Try it -> Faithfully repeat each entry below, minus the pictures.

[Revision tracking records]
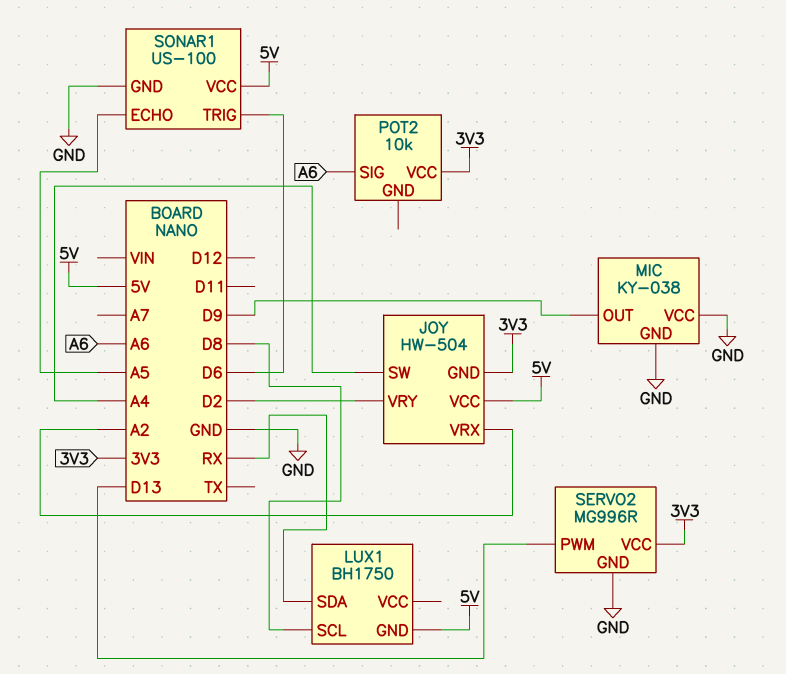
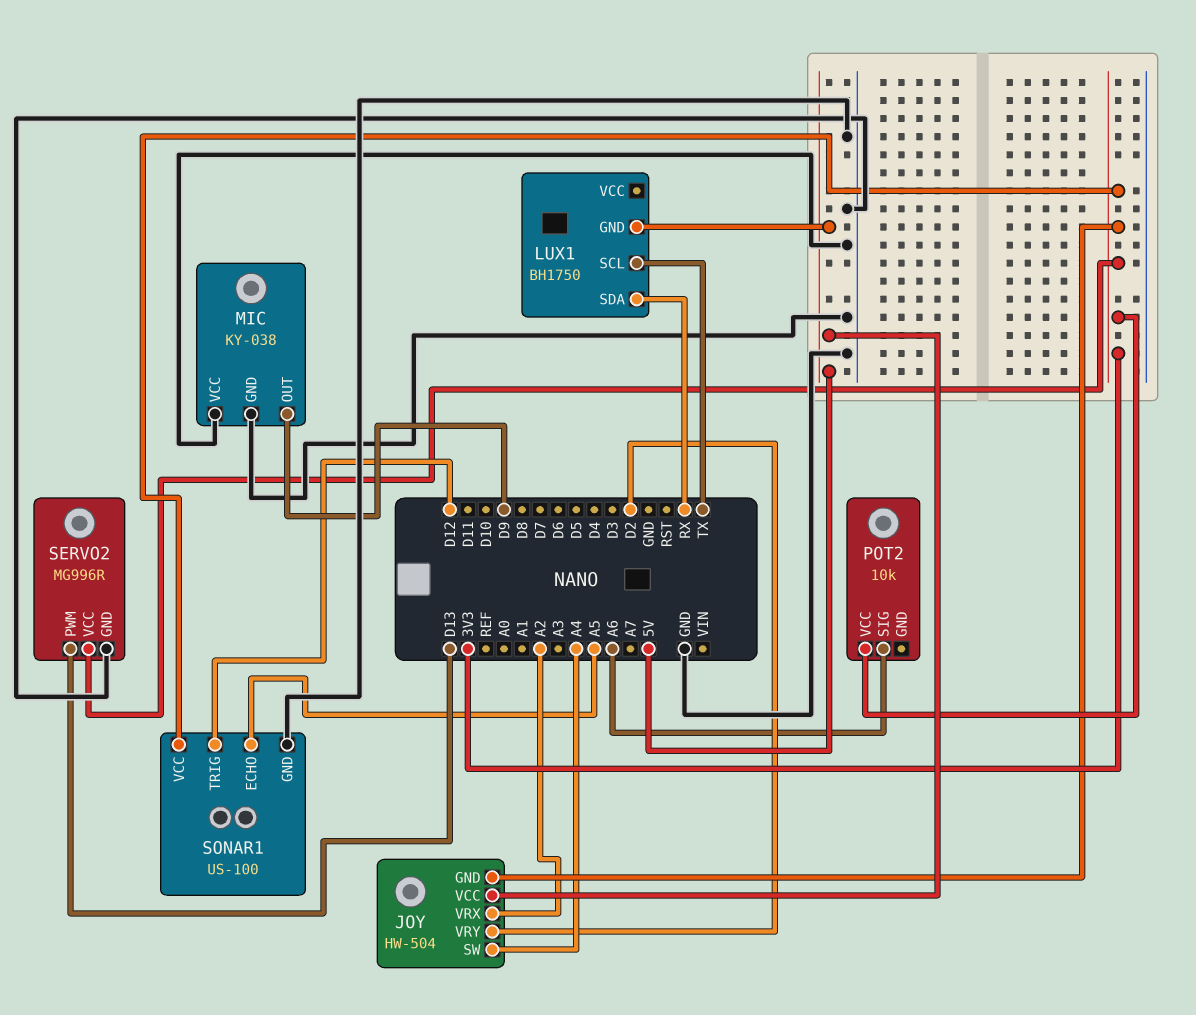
LUX1 pin SCL: D8 -> TX
SONAR1 pin TRIG: D6 -> D12
SONAR1 pin VCC: 5V -> 3V3

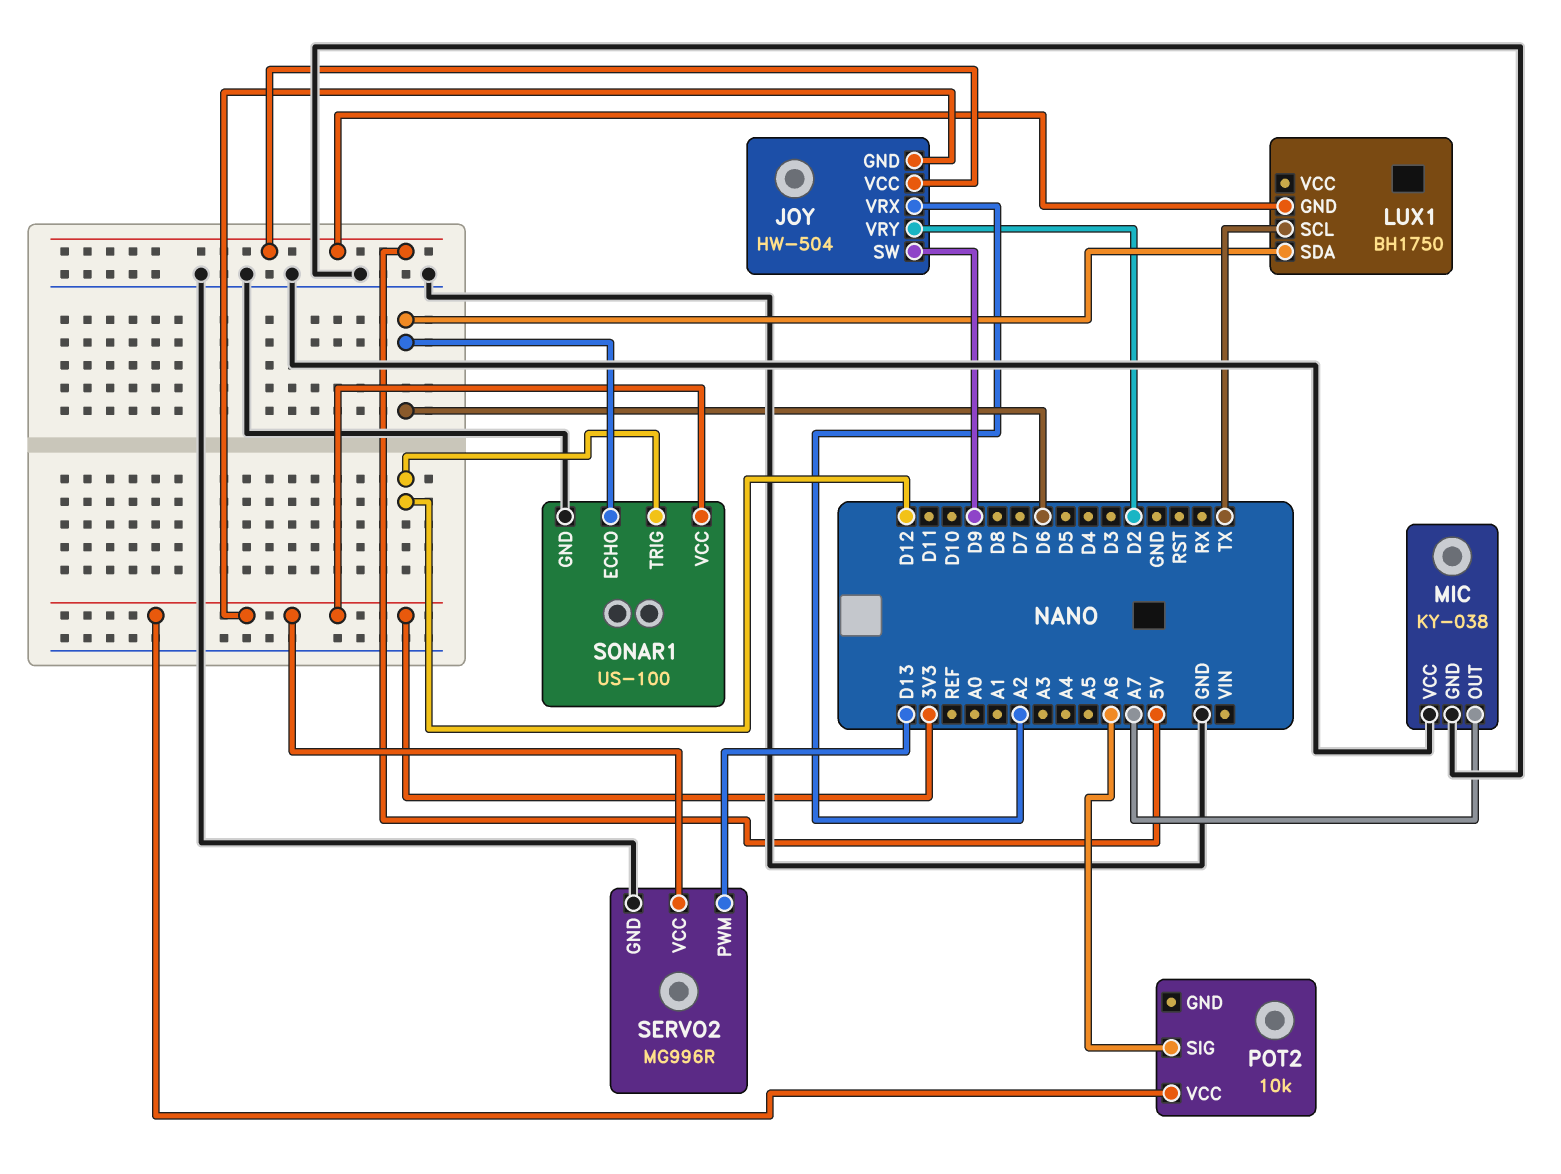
JOY pin SW: A4 -> D9
LUX1 pin SDA: RX -> D6
MIC pin OUT: D9 -> A7
SONAR1 pin ECHO: A5 -> D6

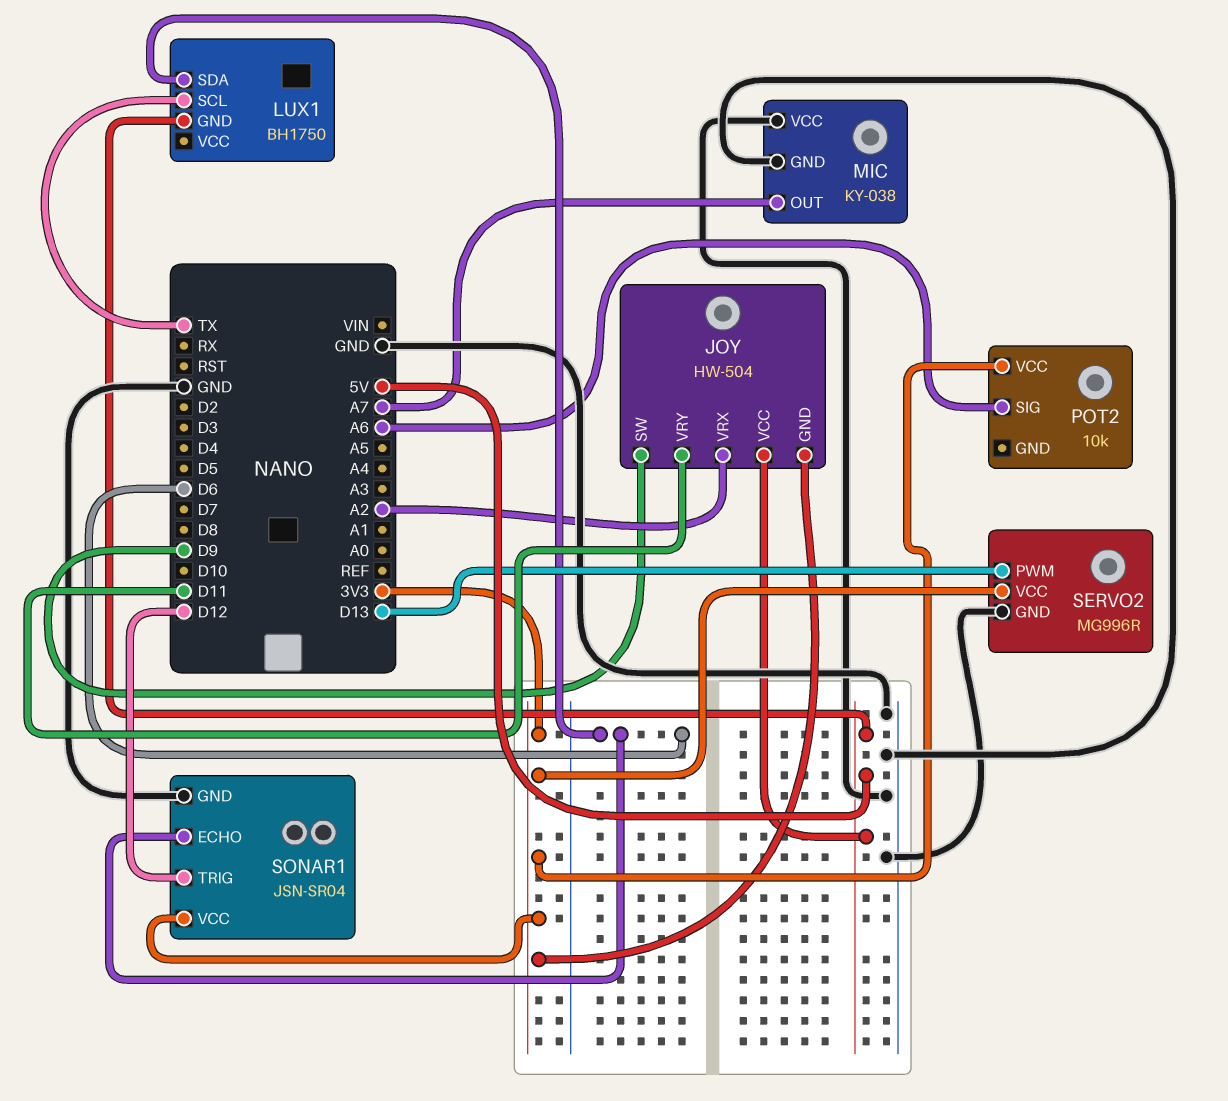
JOY pin VRY: D2 -> D11
SONAR1: US-100 -> JSN-SR04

Written answer ->
LUX1 pin SCL: D8 -> TX
SONAR1 pin TRIG: D6 -> D12
SONAR1 pin VCC: 5V -> 3V3

JOY pin SW: A4 -> D9
LUX1 pin SDA: RX -> D6
MIC pin OUT: D9 -> A7
SONAR1 pin ECHO: A5 -> D6

JOY pin VRY: D2 -> D11
SONAR1: US-100 -> JSN-SR04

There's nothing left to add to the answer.